- _Material supplied_
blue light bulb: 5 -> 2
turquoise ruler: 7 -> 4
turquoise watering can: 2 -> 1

---

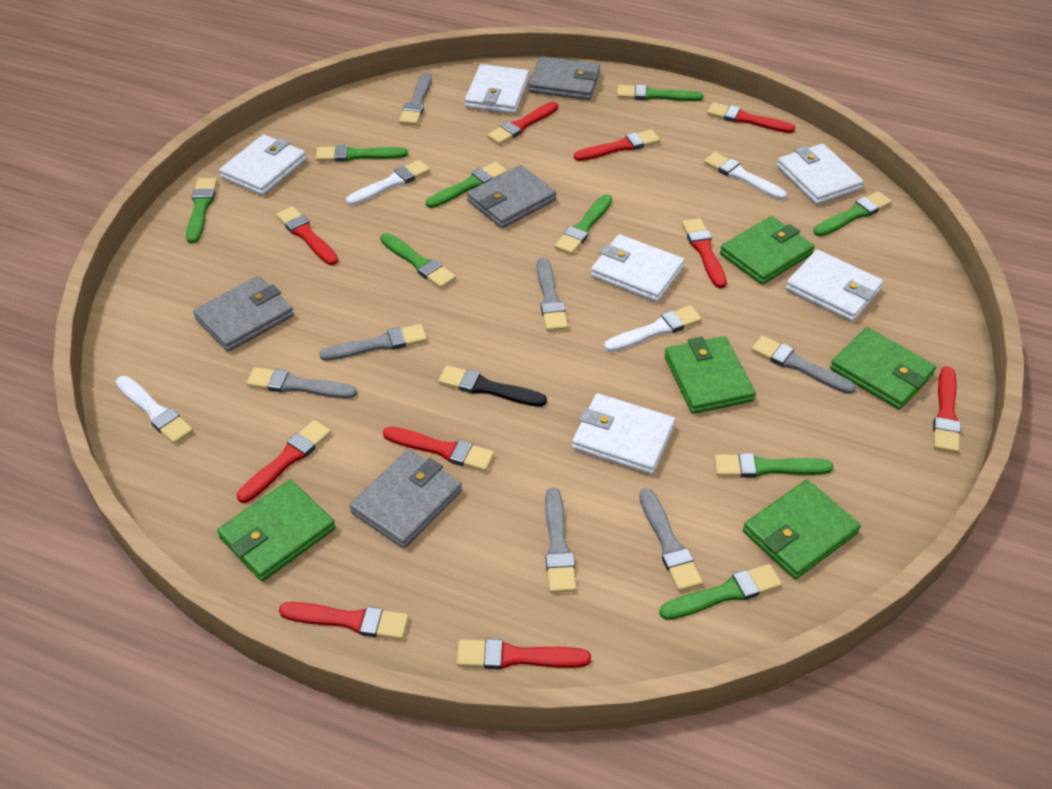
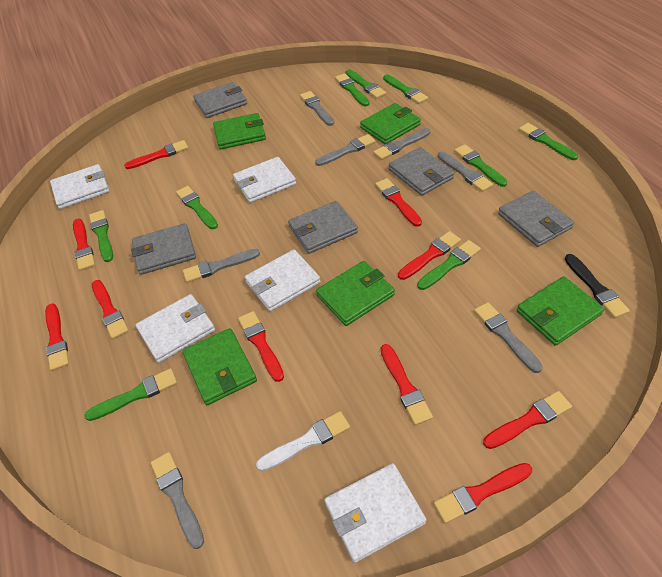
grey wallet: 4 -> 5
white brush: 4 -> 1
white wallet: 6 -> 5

- _Exercise directions_
Each line of the records above that includes the string "turquoise" should be counted. Report the total alone.

- _Solved exercise_
2